▶ EXERCISE: Keep the text of the data exactly as it is and omit each picture from the copy.

▶ SUPPLIED INFORMATION:

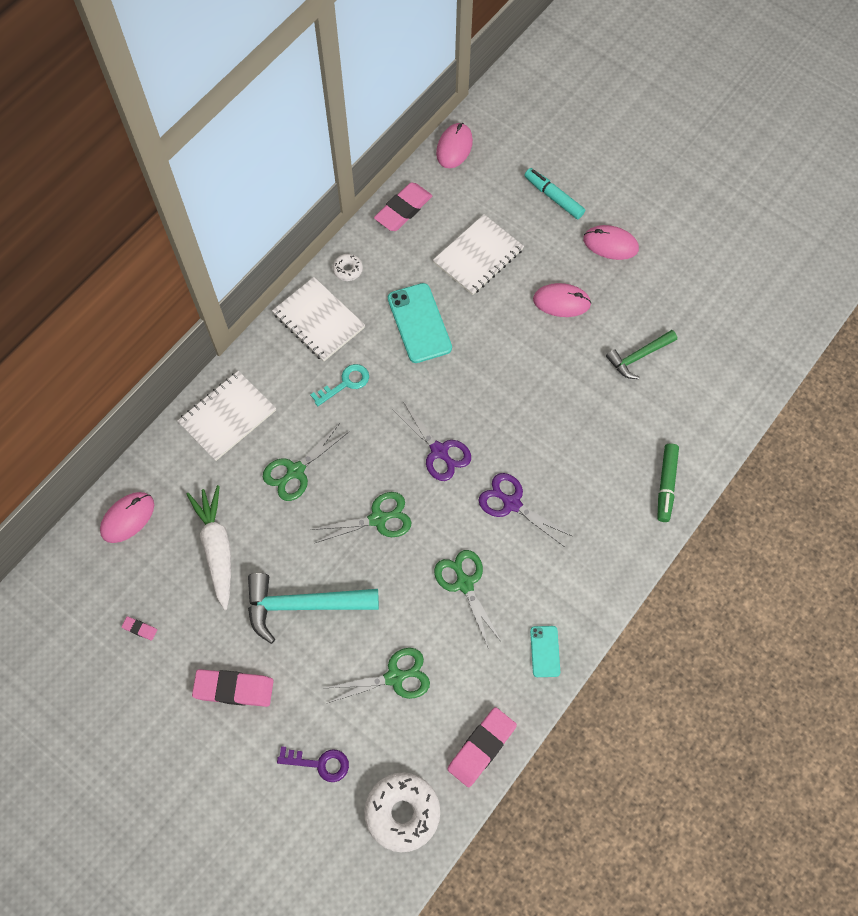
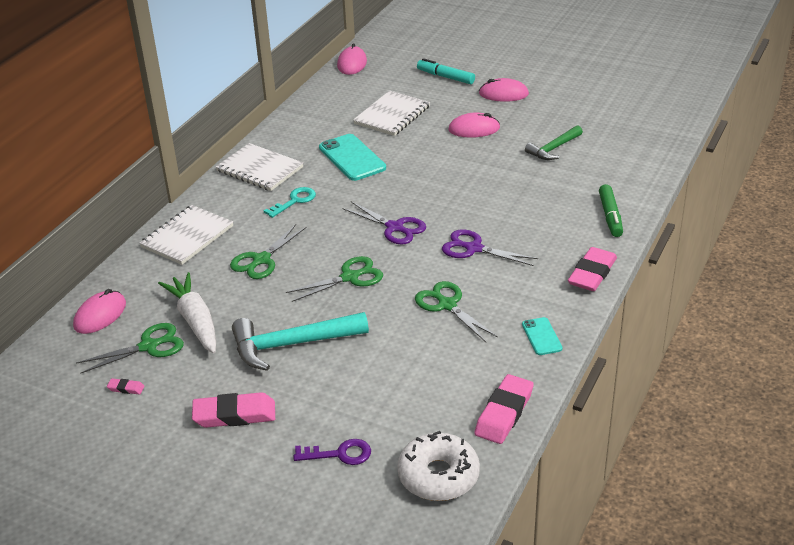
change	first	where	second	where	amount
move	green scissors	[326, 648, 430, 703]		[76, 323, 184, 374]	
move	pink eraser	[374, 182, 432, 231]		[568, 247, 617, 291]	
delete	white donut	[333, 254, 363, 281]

▶ RESULT OF THE TASK:
change	first	where	second	where	amount
move	green scissors	[326, 648, 430, 703]		[76, 323, 184, 374]	
move	pink eraser	[374, 182, 432, 231]		[568, 247, 617, 291]	
delete	white donut	[333, 254, 363, 281]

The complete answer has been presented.